> **WHAT IS REQUIRED**:
Look for the word "capsule" in the material below, then report each line where it occurs.

> **DATA BELOW**:
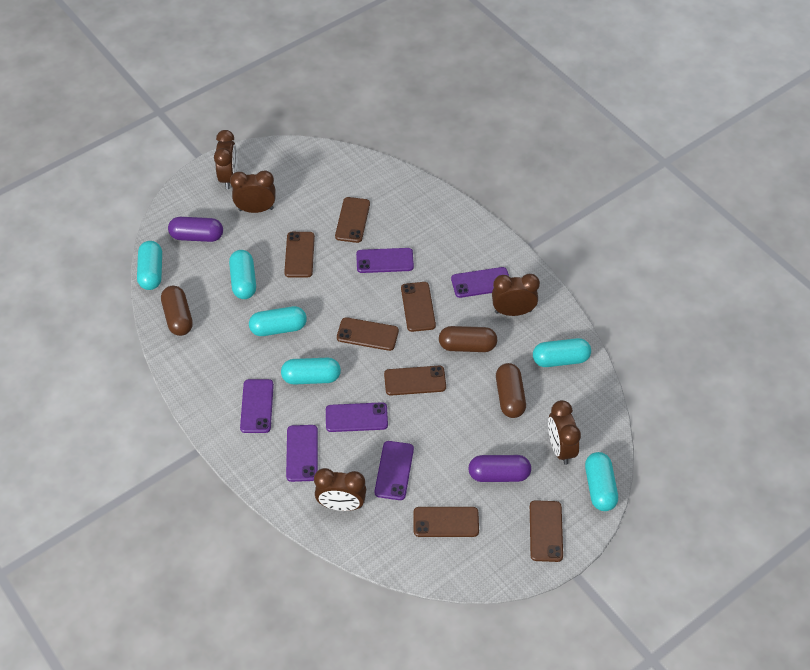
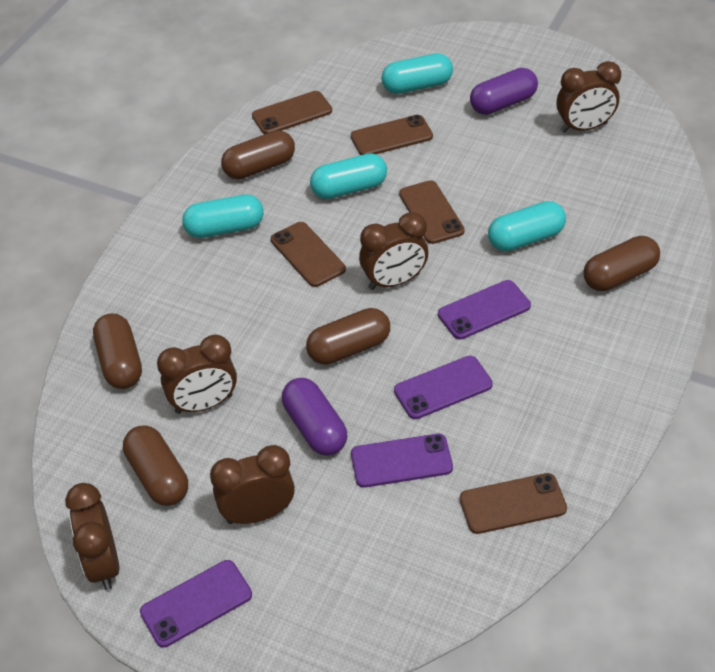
brown capsule: 3 -> 5
brown phone: 7 -> 5
purple phone: 6 -> 4
turquoise capsule: 6 -> 4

> **ANSWER AREA**:
brown capsule: 3 -> 5
turquoise capsule: 6 -> 4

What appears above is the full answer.